__EXERCISE REQUIREMENTS__. Leave out the pictures and repeat exactly the lines from the one containing "DRIVER2 pin IN1: SDA -> 12" through the final line of the listing below.

= = = = = = =

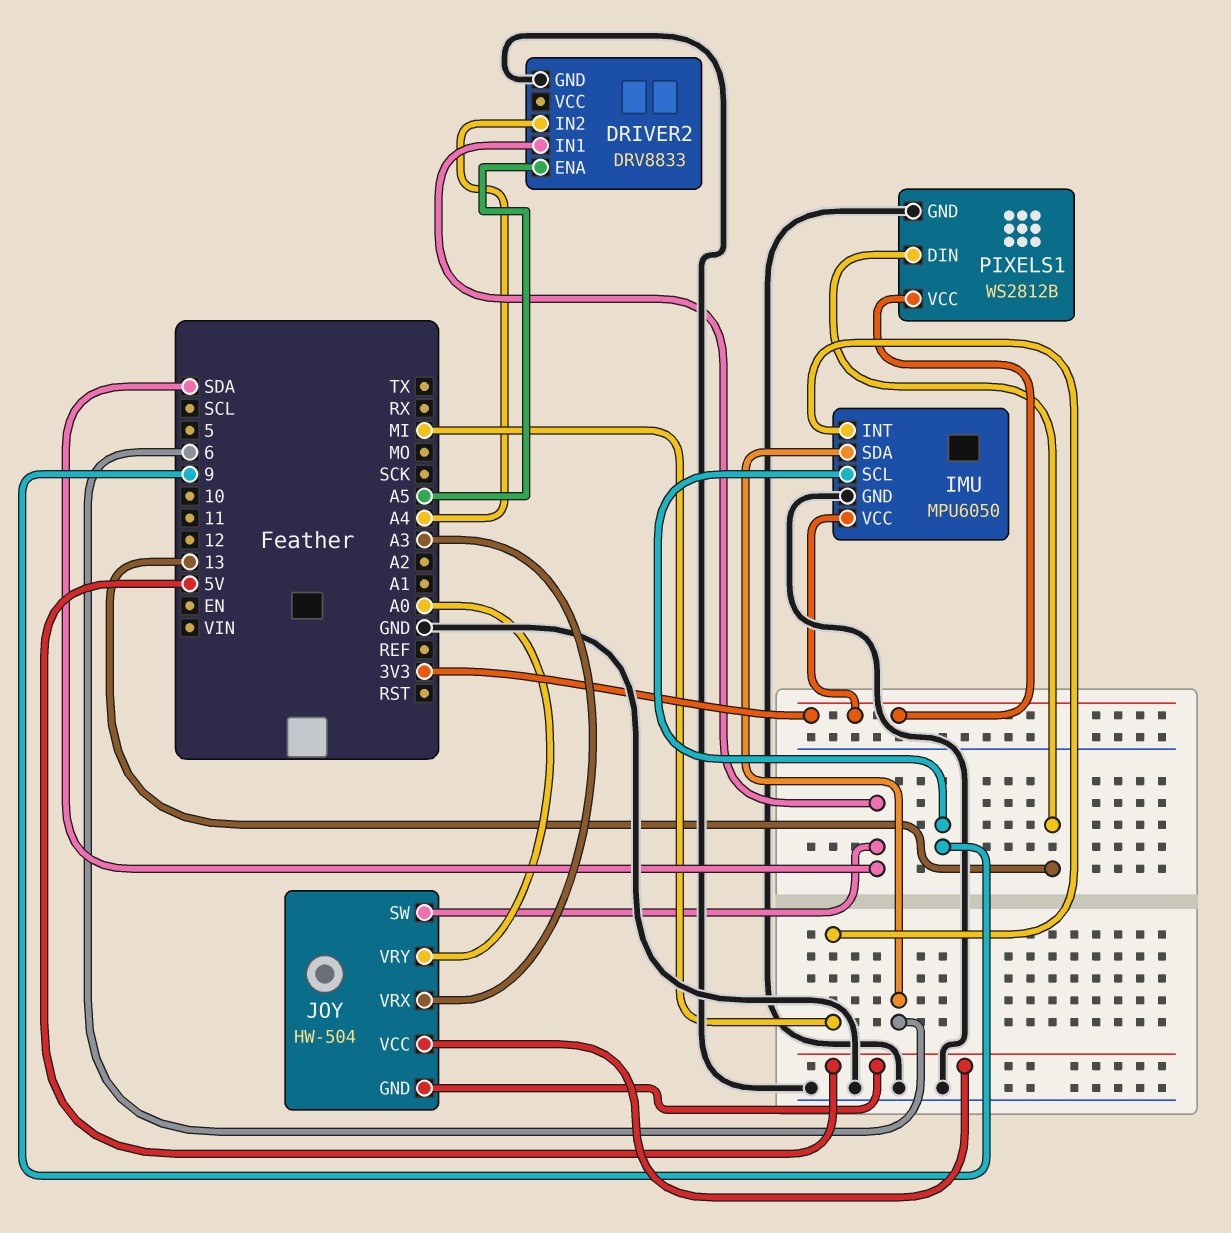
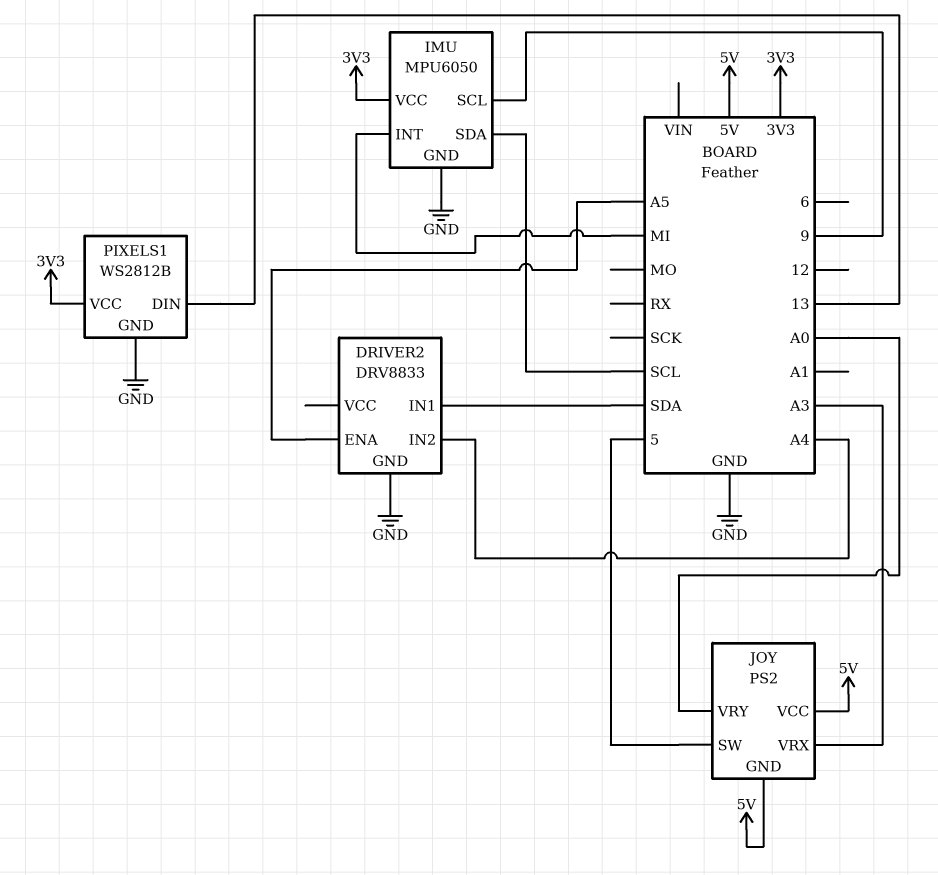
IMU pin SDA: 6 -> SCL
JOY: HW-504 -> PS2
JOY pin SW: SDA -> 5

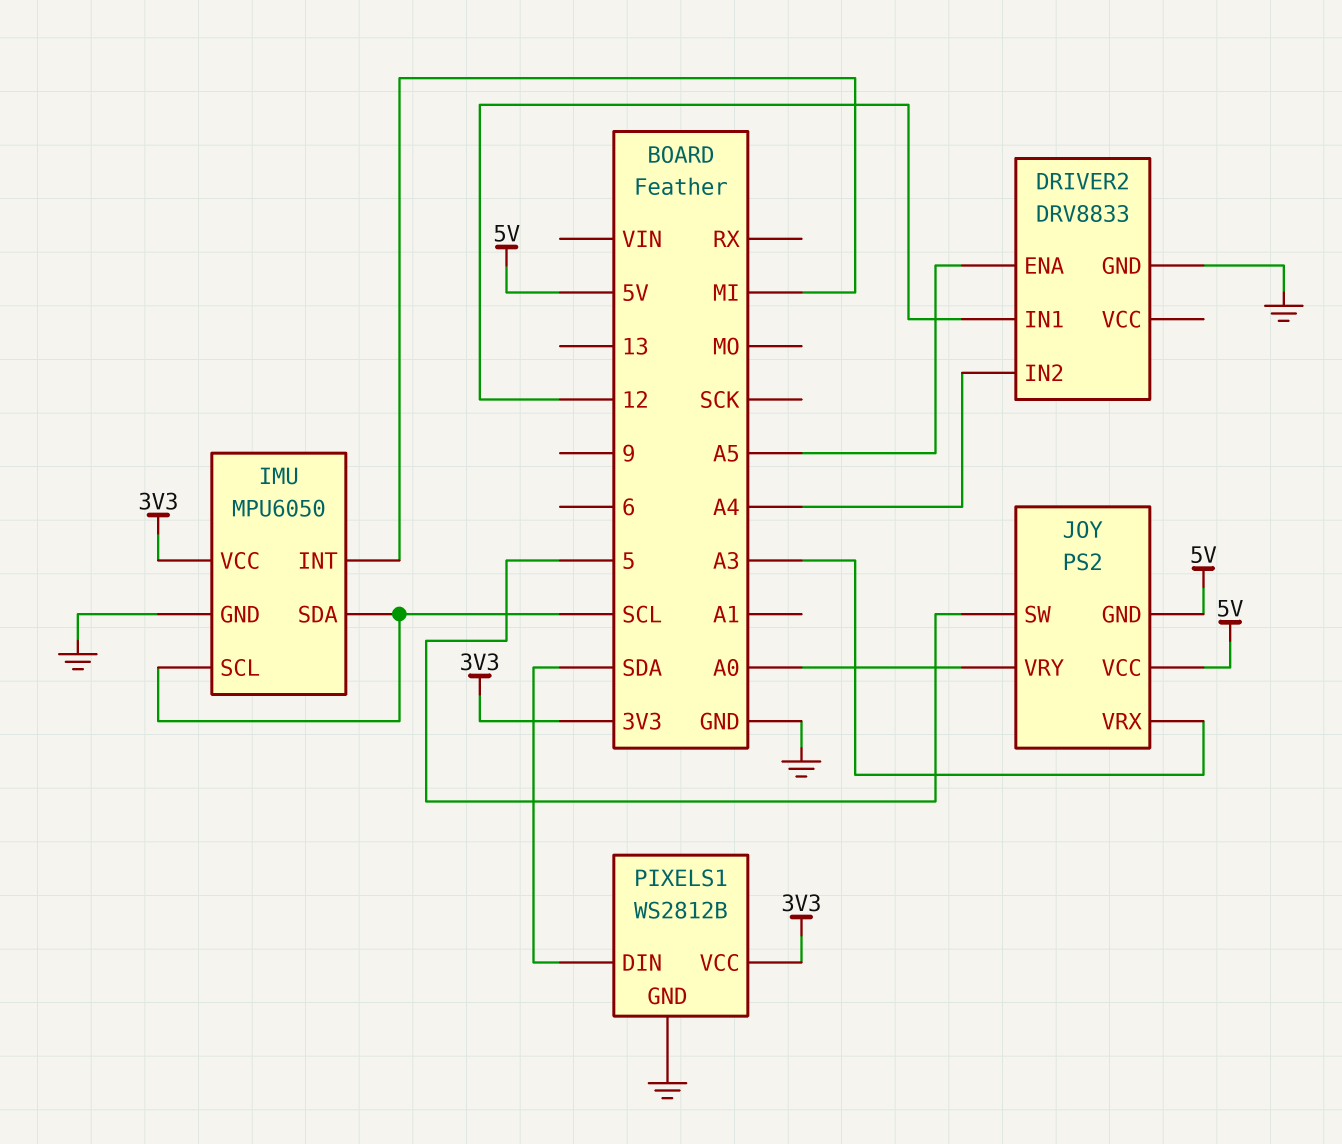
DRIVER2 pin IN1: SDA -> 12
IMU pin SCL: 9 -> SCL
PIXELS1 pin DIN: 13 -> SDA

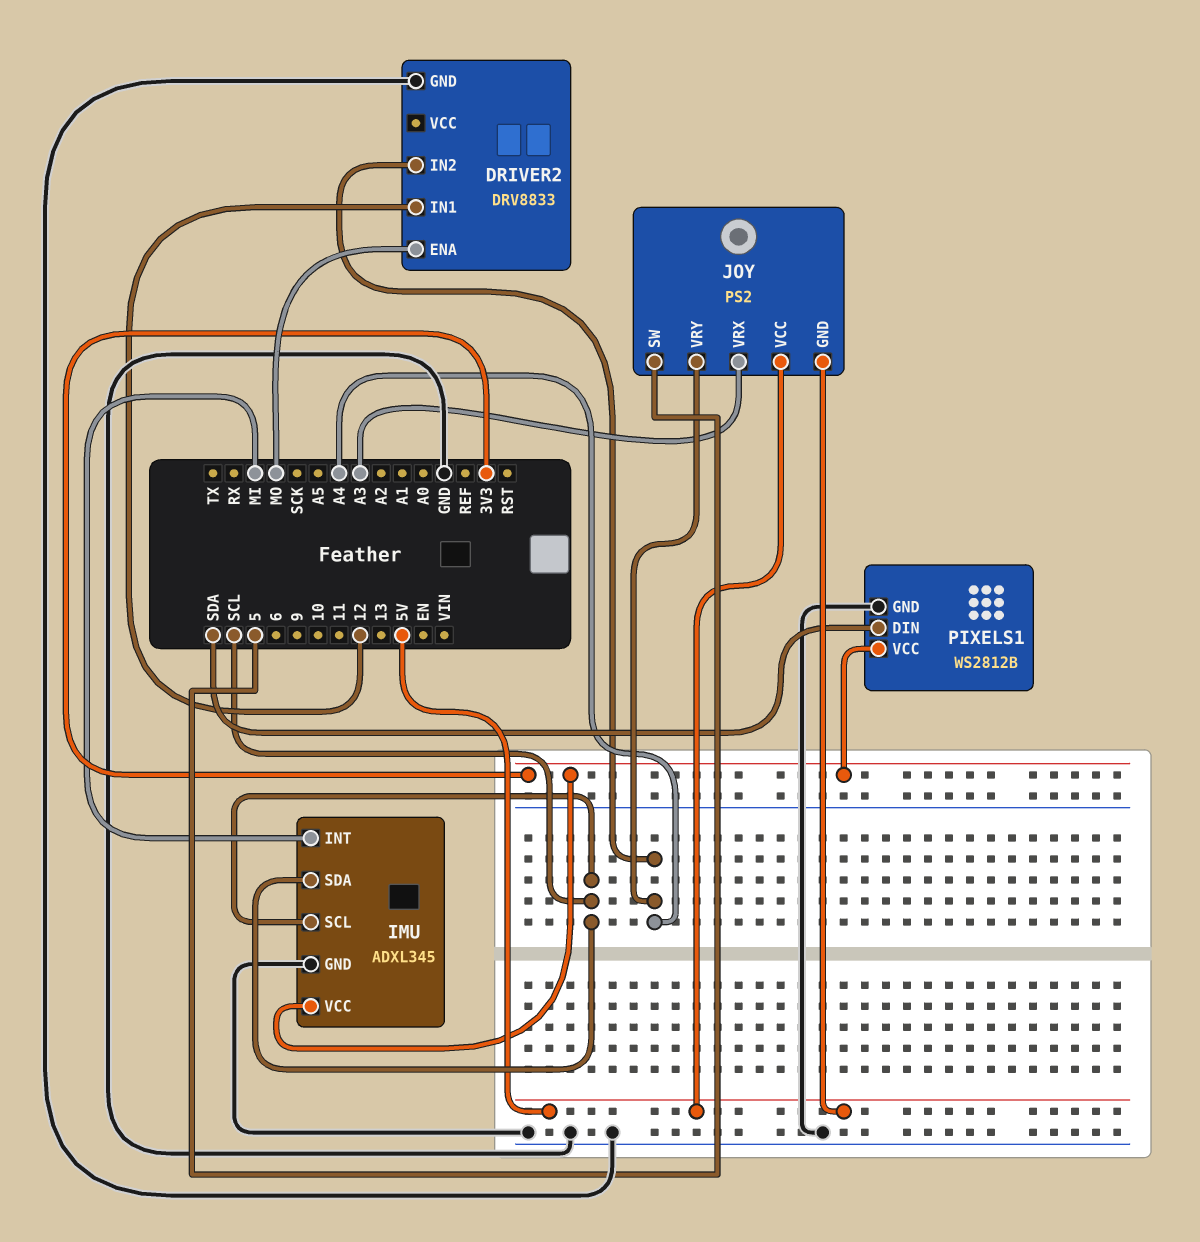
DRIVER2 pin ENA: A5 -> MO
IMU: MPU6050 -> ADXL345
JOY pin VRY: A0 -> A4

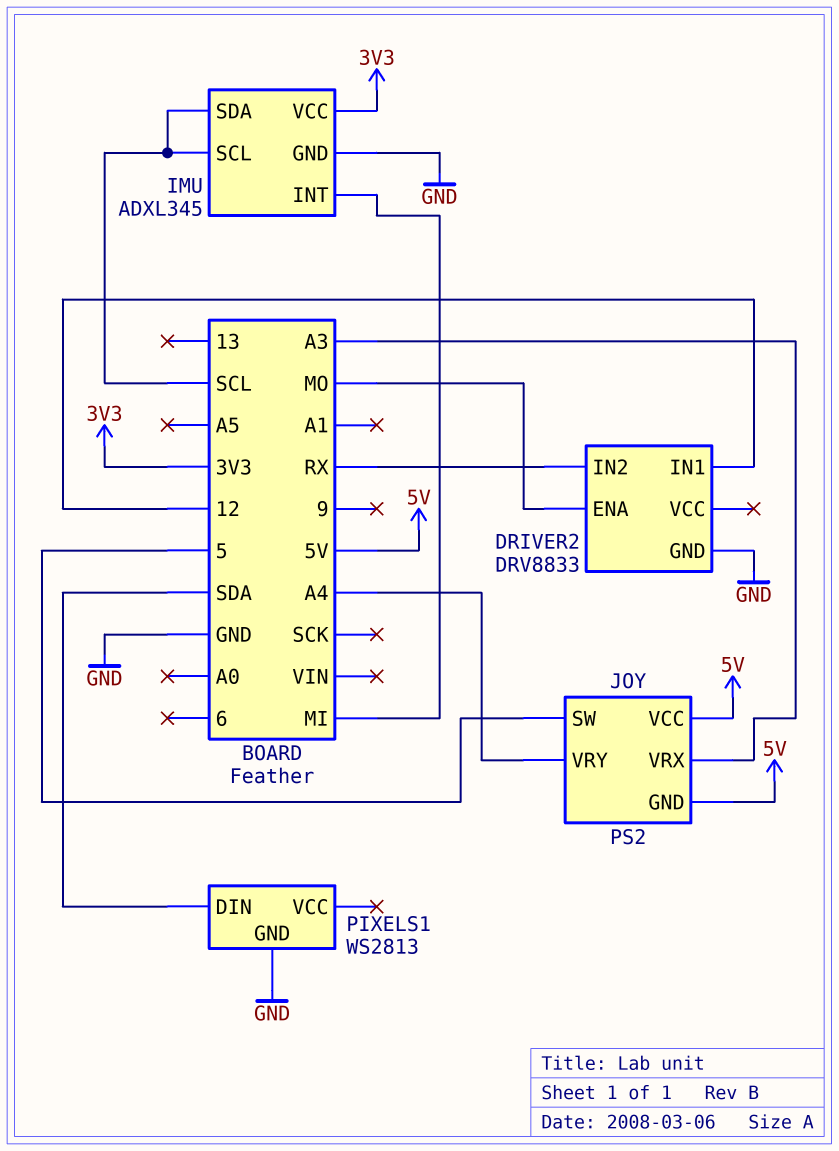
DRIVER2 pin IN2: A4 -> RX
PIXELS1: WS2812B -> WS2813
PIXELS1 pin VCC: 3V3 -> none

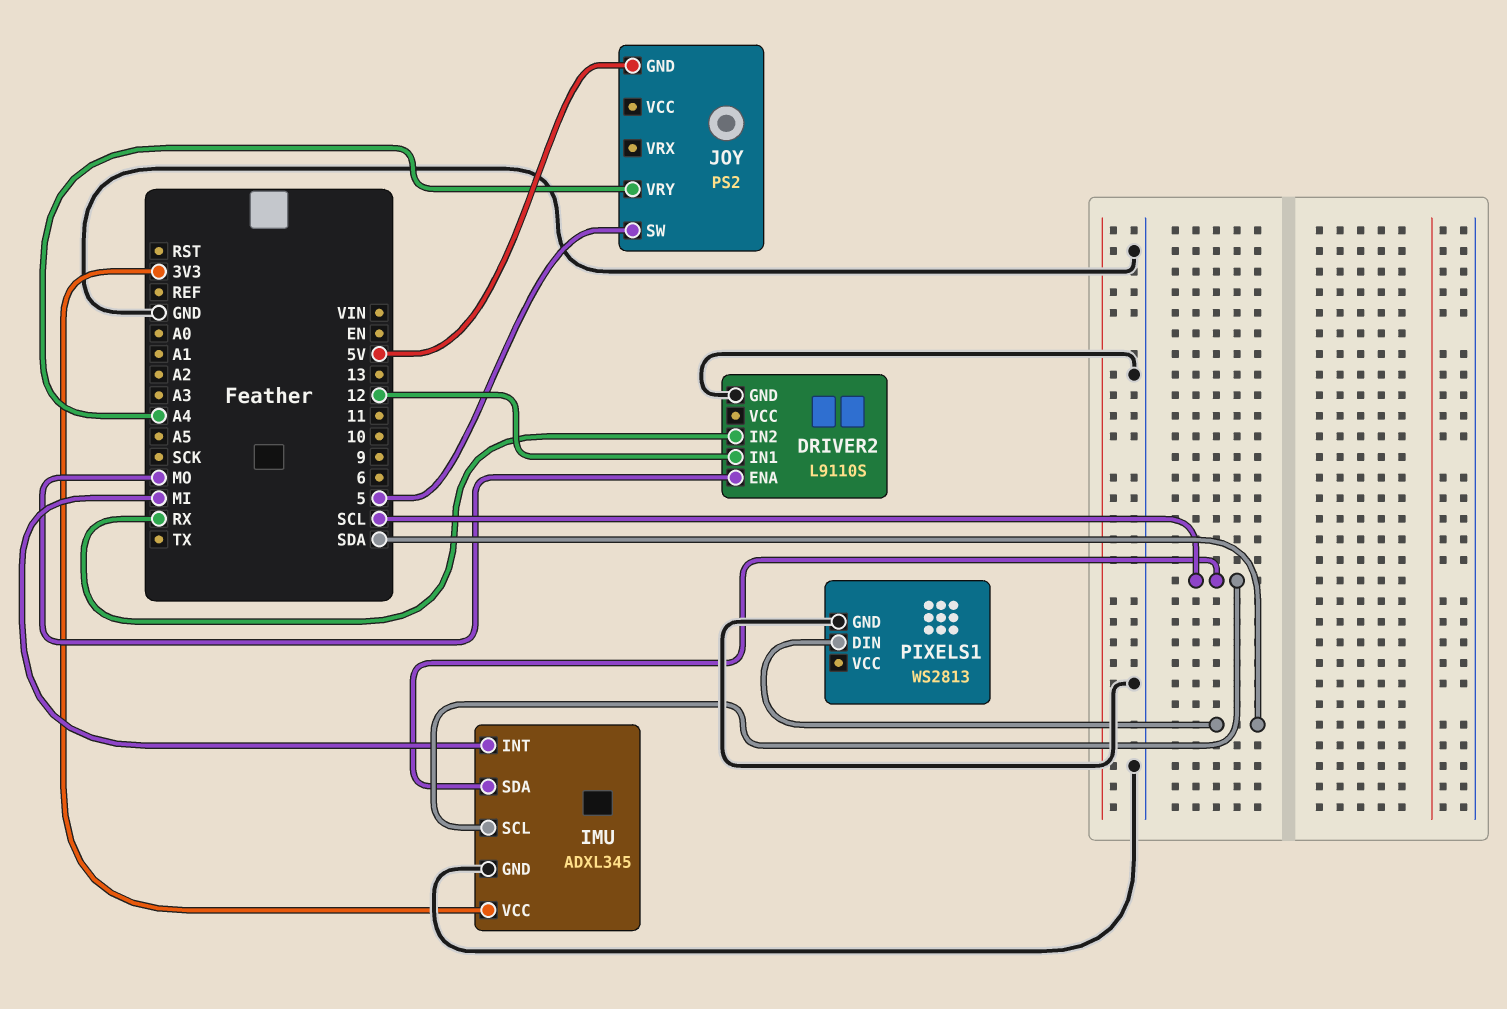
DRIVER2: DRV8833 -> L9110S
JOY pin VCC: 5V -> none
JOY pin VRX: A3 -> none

= = = = = = =

__ANSWER TO THIS PROBLEM__.
DRIVER2 pin IN1: SDA -> 12
IMU pin SCL: 9 -> SCL
PIXELS1 pin DIN: 13 -> SDA

DRIVER2 pin ENA: A5 -> MO
IMU: MPU6050 -> ADXL345
JOY pin VRY: A0 -> A4

DRIVER2 pin IN2: A4 -> RX
PIXELS1: WS2812B -> WS2813
PIXELS1 pin VCC: 3V3 -> none

DRIVER2: DRV8833 -> L9110S
JOY pin VCC: 5V -> none
JOY pin VRX: A3 -> none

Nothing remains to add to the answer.